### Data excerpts
------------

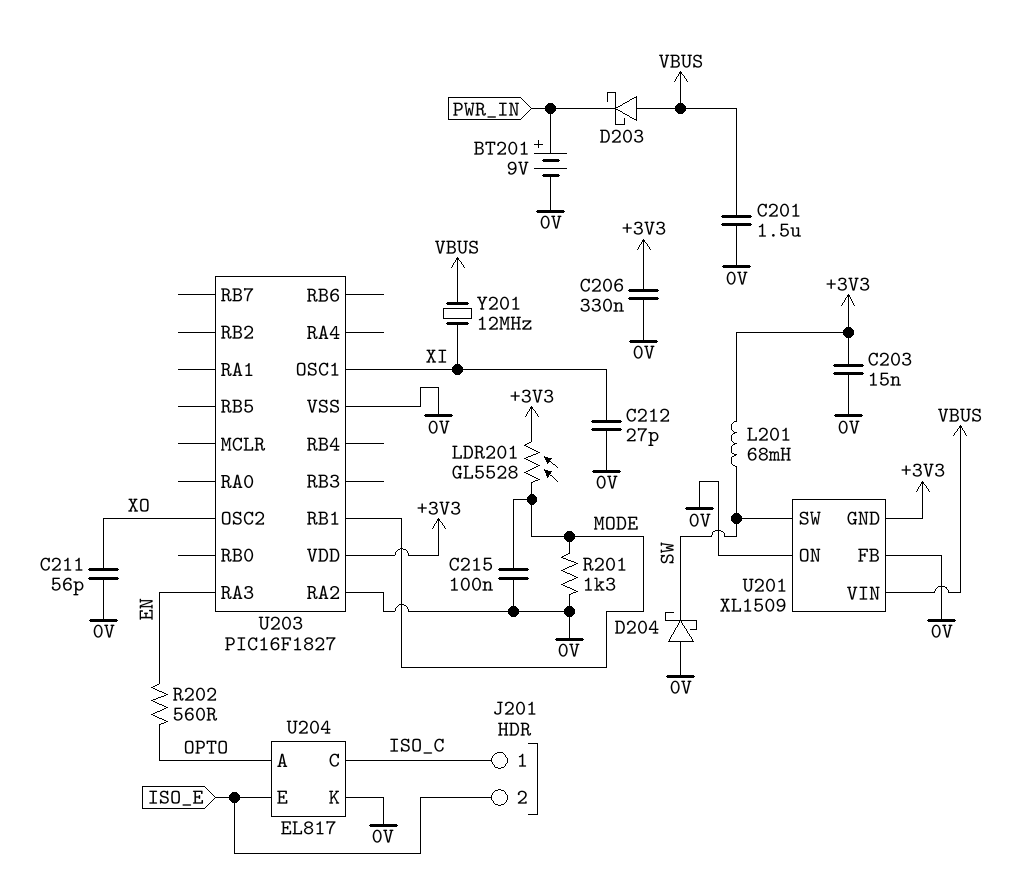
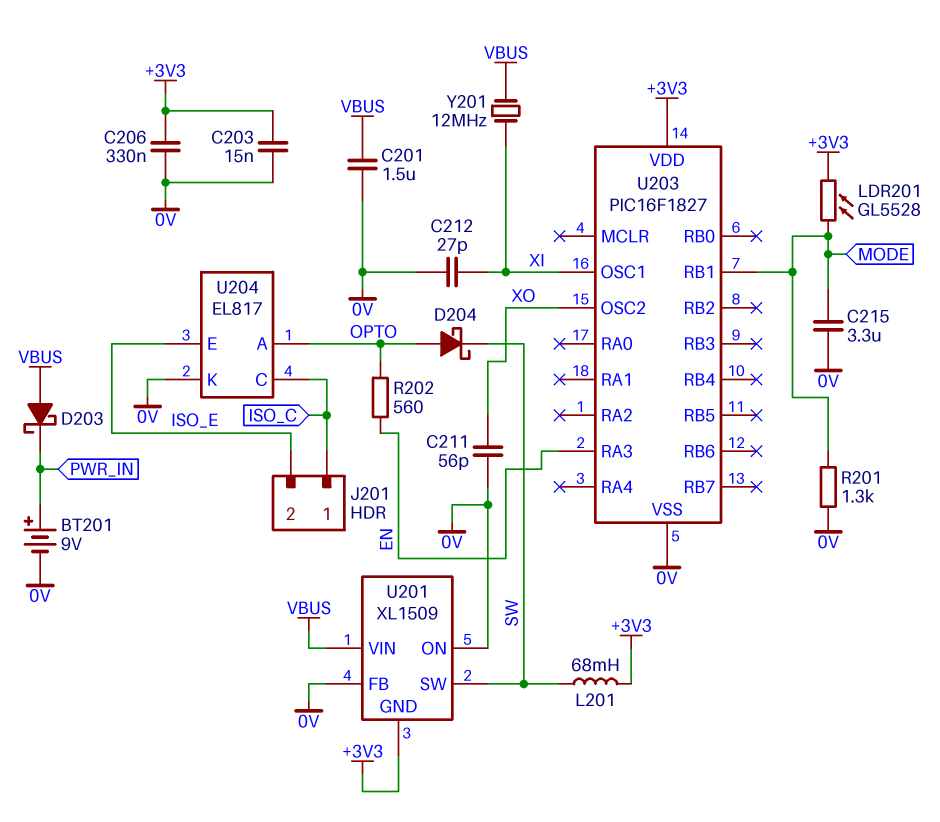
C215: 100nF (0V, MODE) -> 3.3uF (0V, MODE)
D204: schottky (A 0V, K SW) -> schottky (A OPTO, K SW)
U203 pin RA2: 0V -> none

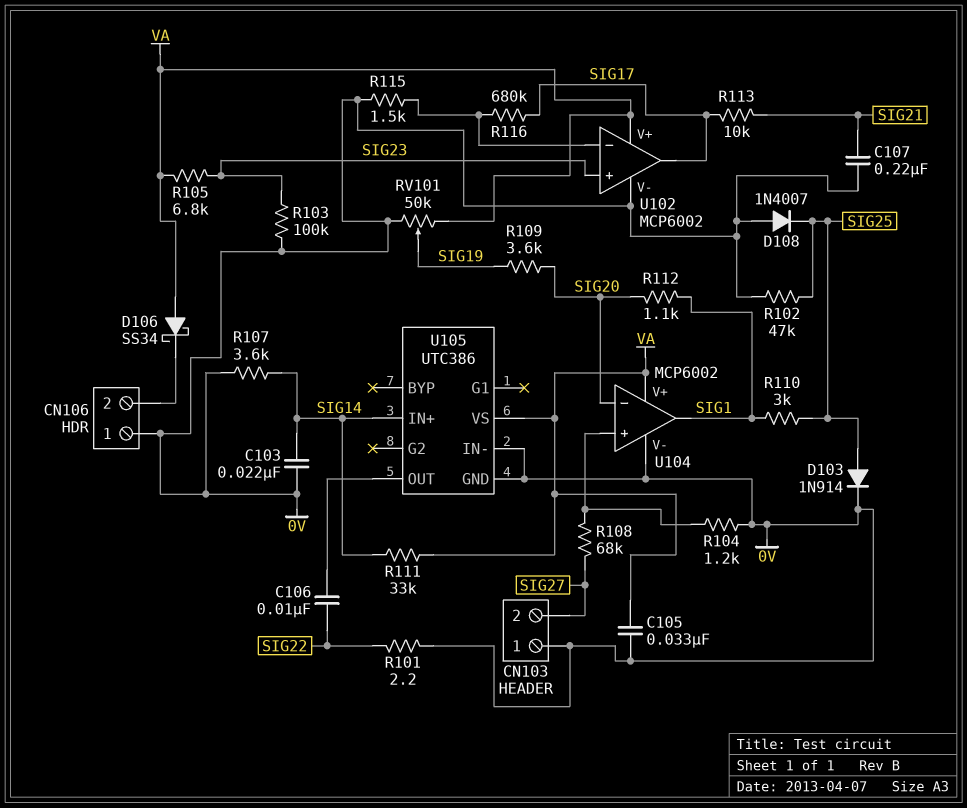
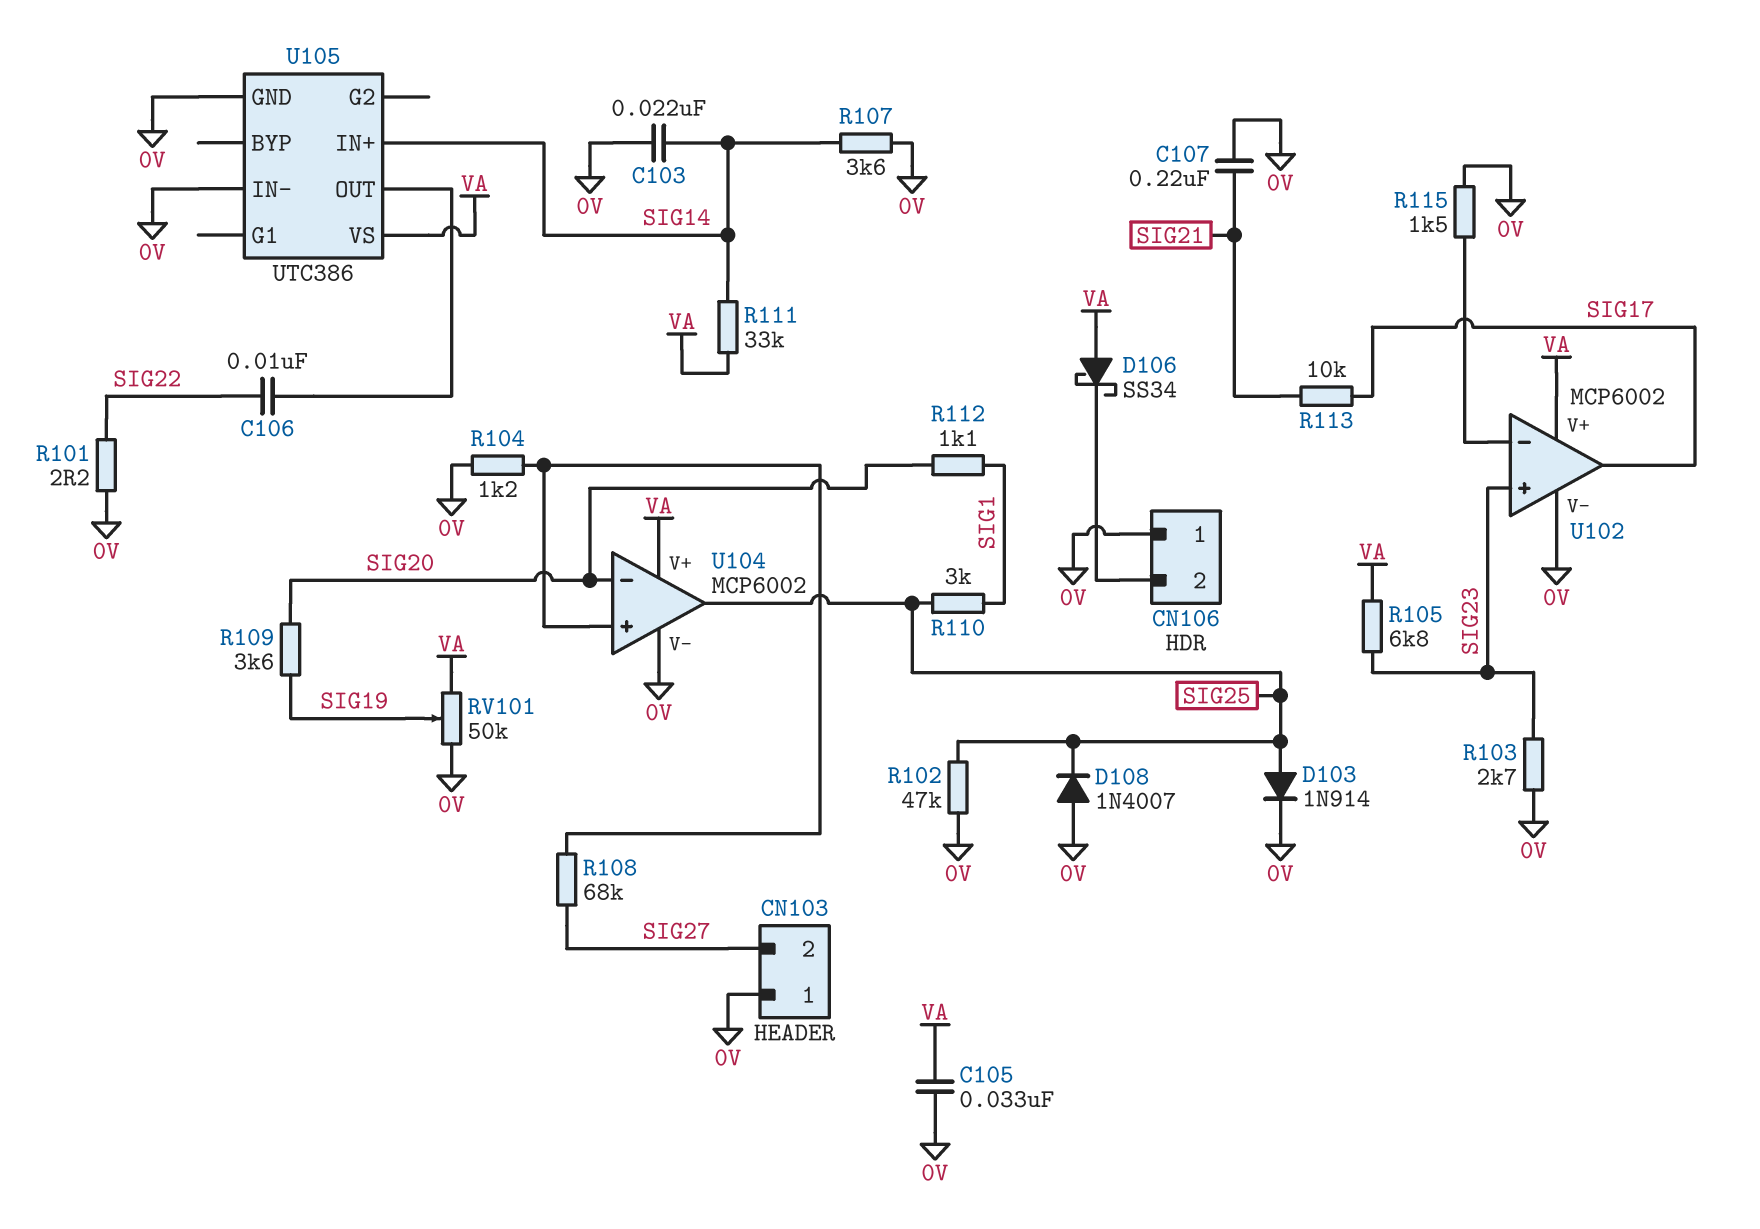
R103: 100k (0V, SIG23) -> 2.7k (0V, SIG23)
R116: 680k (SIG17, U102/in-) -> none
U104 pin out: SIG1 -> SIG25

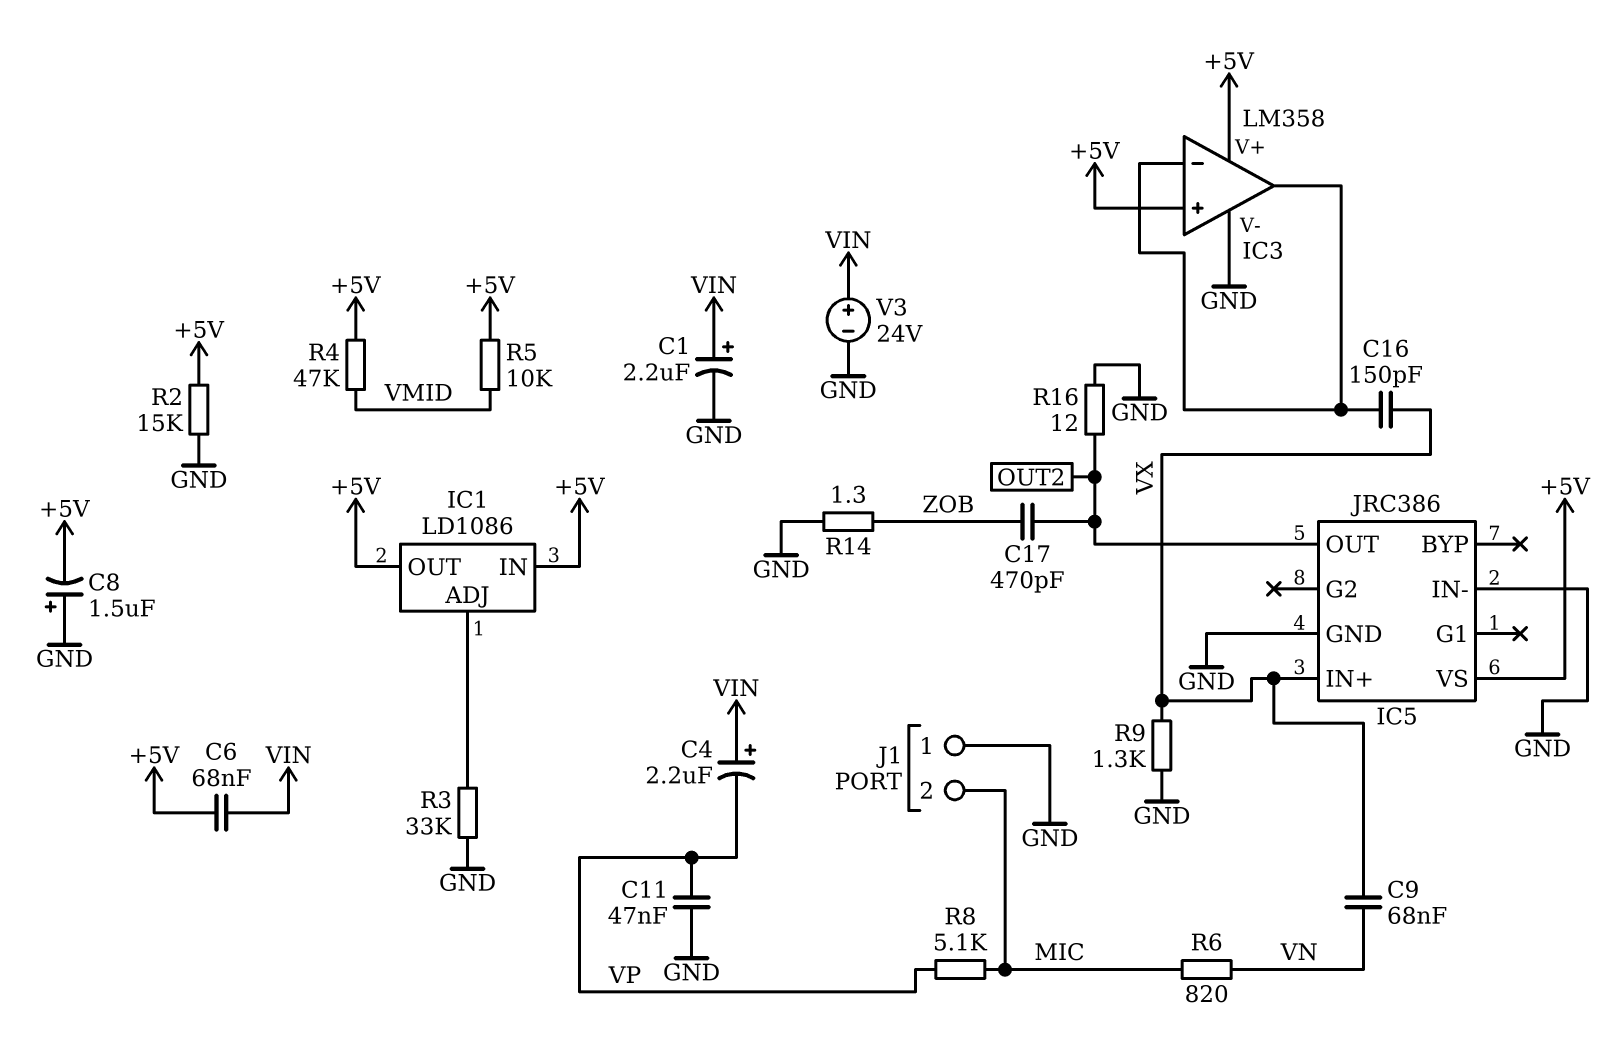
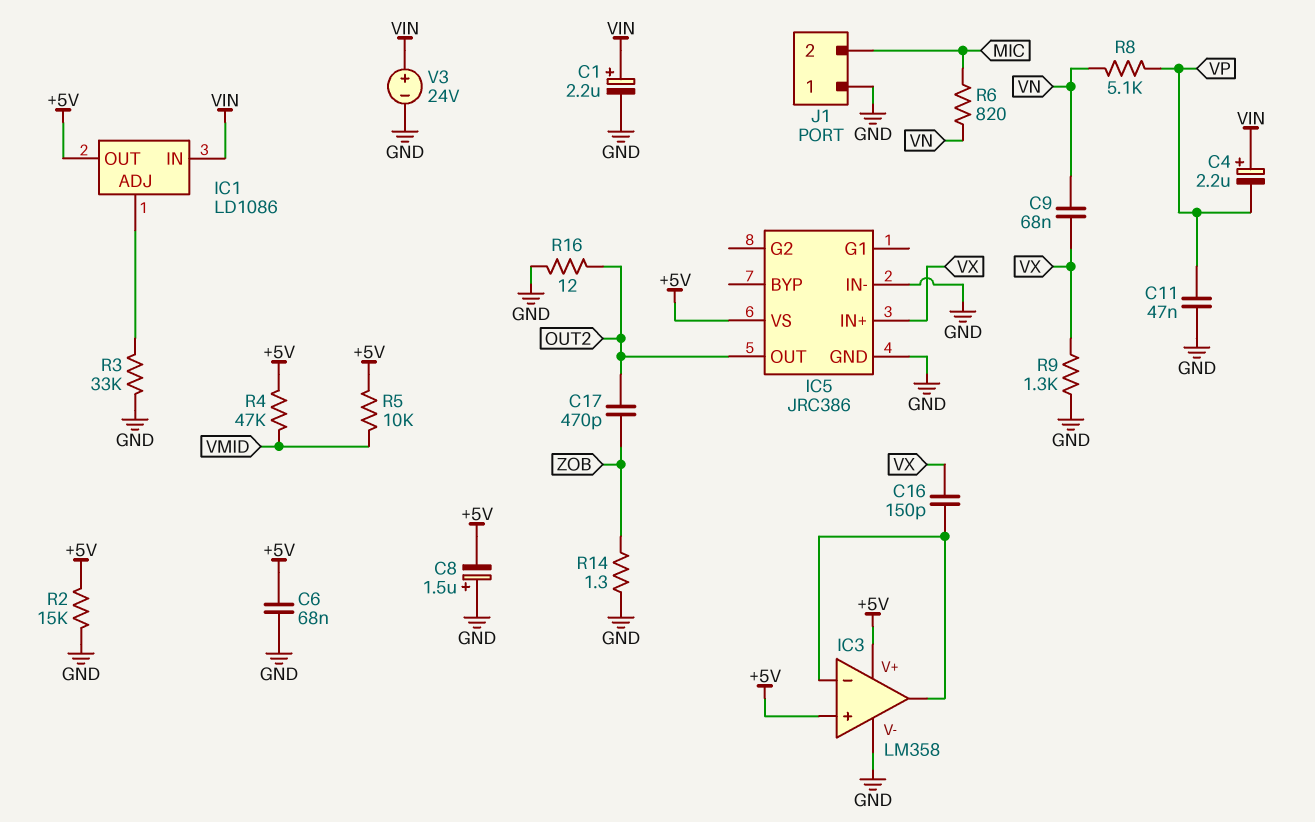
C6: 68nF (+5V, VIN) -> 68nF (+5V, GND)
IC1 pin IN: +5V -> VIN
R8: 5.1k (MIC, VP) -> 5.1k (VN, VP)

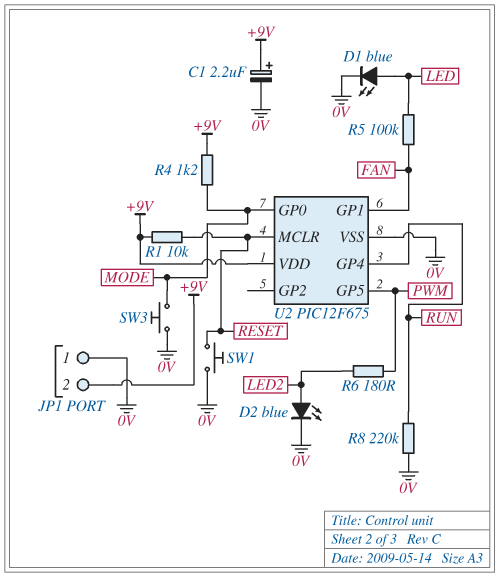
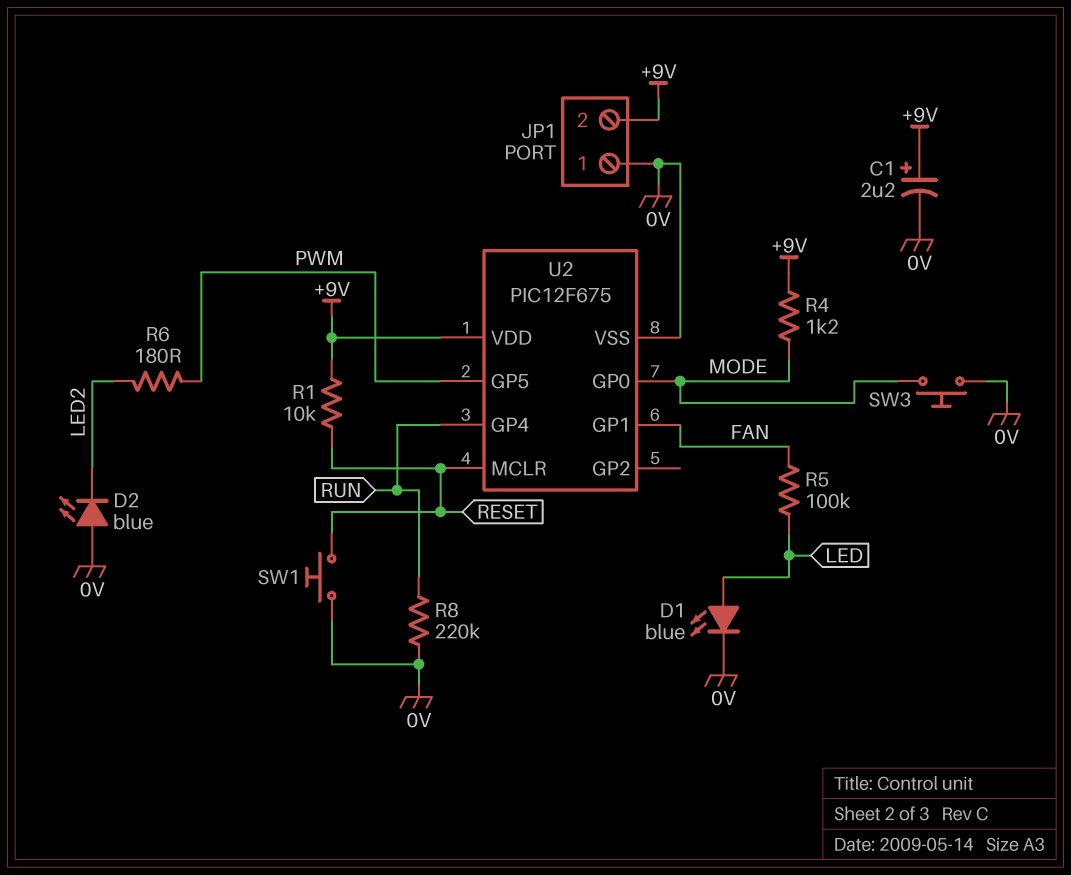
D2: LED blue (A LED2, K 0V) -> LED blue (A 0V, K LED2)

------------

### TASK DETAILS
Find the line containing "C6: 68nF (+5V, VIN) -> 68nF (+5V, GND)", then extract it and every line after it to the end of the data above, exactly and nothing else, without pictures.

### ANSWER SPACE
C6: 68nF (+5V, VIN) -> 68nF (+5V, GND)
IC1 pin IN: +5V -> VIN
R8: 5.1k (MIC, VP) -> 5.1k (VN, VP)

D2: LED blue (A LED2, K 0V) -> LED blue (A 0V, K LED2)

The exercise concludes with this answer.